Data records
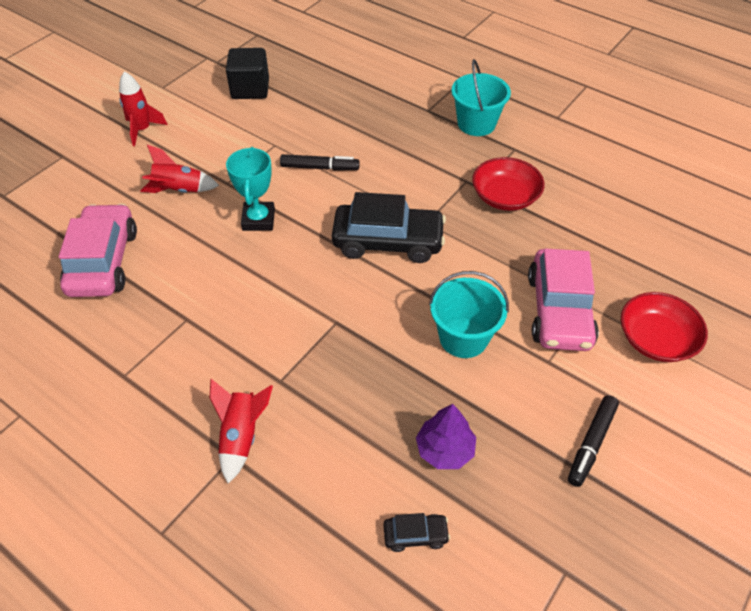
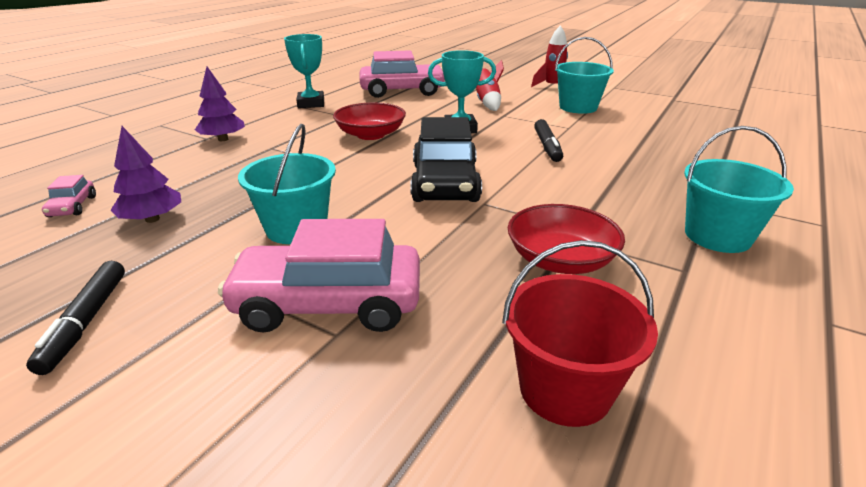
camera: 85 degrees right, 20 degrees down
(123, 358) = (311, 103): none -> turquoise trophy
(219, 126) = (578, 107): none -> turquoise bucket
(241, 436) = (223, 139): red rocket -> purple tree
(250, 89) = (645, 113): black cube -> none
(415, 535) = (72, 207): black car -> pink car
(591, 443) = (85, 322): black marker -> black marker turned 120 degrees counterclockwise
(616, 218) = (565, 389): none -> red bucket
(656, 339) = (242, 420): red bowl -> red bowl (371, 134)

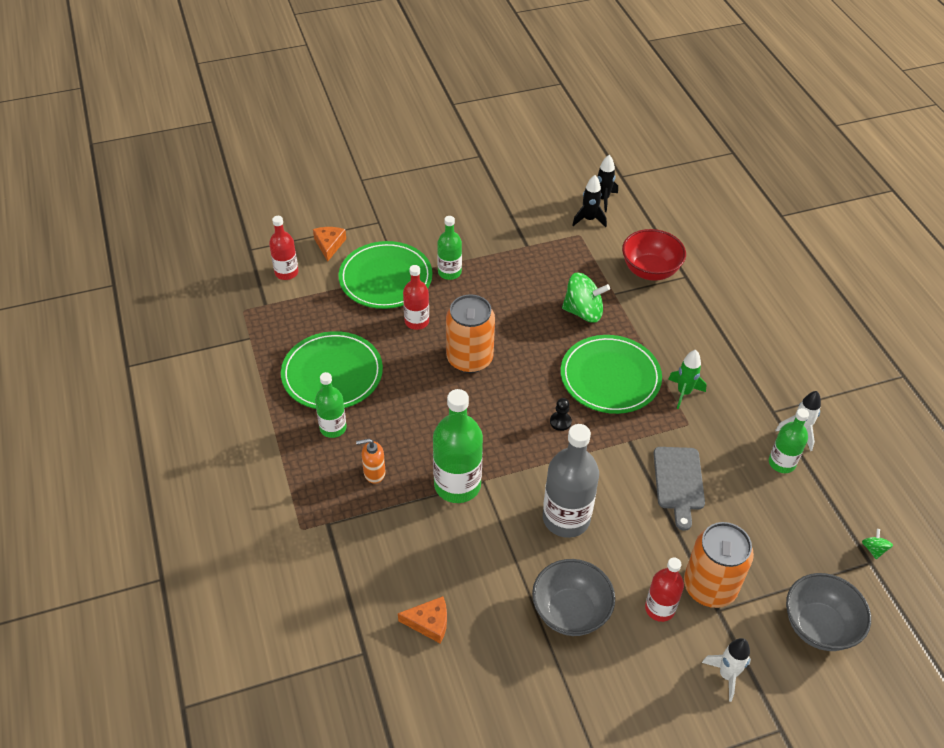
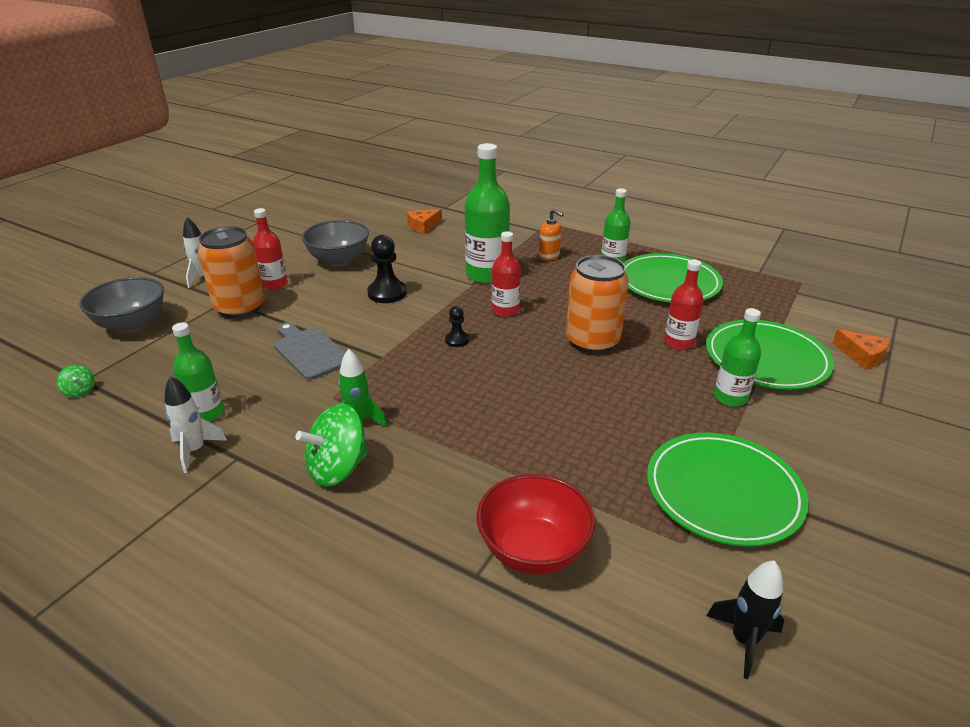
camera: 140 degrees right, 15 degrees down
(286, 272) = (836, 318): red bottle -> red bottle (505, 310)
(374, 473) = (549, 256): orange soap dispenser -> orange soap dispenser turned 90 degrees clockwise
(566, 518) = (387, 293): grey bottle -> black pawn
(583, 312) = (550, 441): green spinning top -> green spinning top (338, 468)
(589, 219) = (707, 579): black rocket -> none
(610, 377) = (450, 395): green plate -> green plate (723, 491)

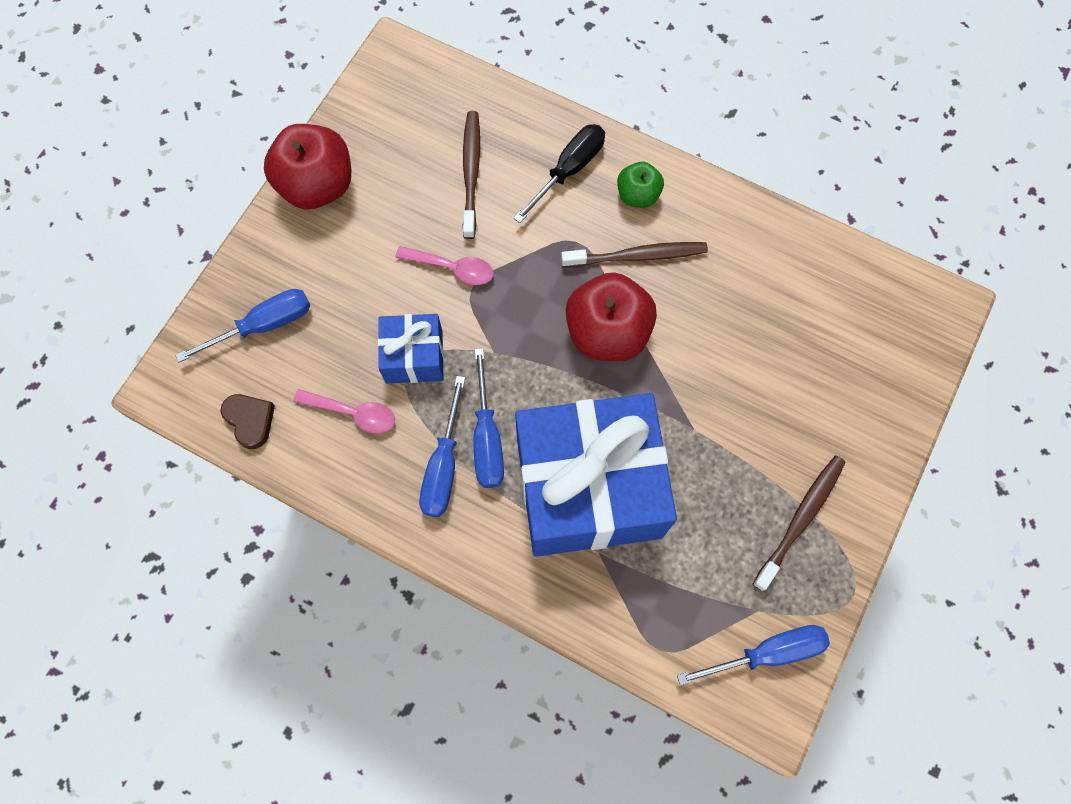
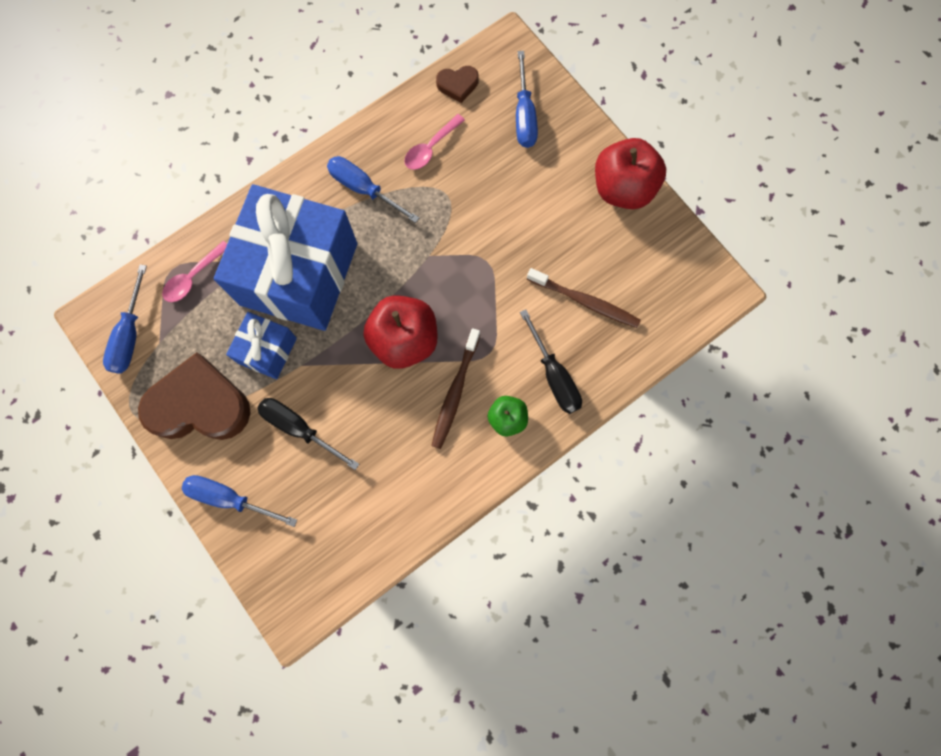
camera: 115 degrees right, 5 degrees up
(414, 357) = (452, 201): blue gift -> blue gift (267, 350)
(452, 268) = (509, 254): pink spoon -> pink spoon (193, 277)
(487, 438) = (368, 224): blue screwdriver -> blue screwdriver (230, 498)
(764, 395) = (299, 428): none -> black screwdriver
(800, 519) = (199, 405): brown toothbrush -> brown heart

PROBLEM:
Search the entries above for the word "camera", and copy every line where it occurs.

SOLVED EXERCISE:
camera: 85 degrees right, 20 degrees down
camera: 140 degrees right, 15 degrees down
camera: 115 degrees right, 5 degrees up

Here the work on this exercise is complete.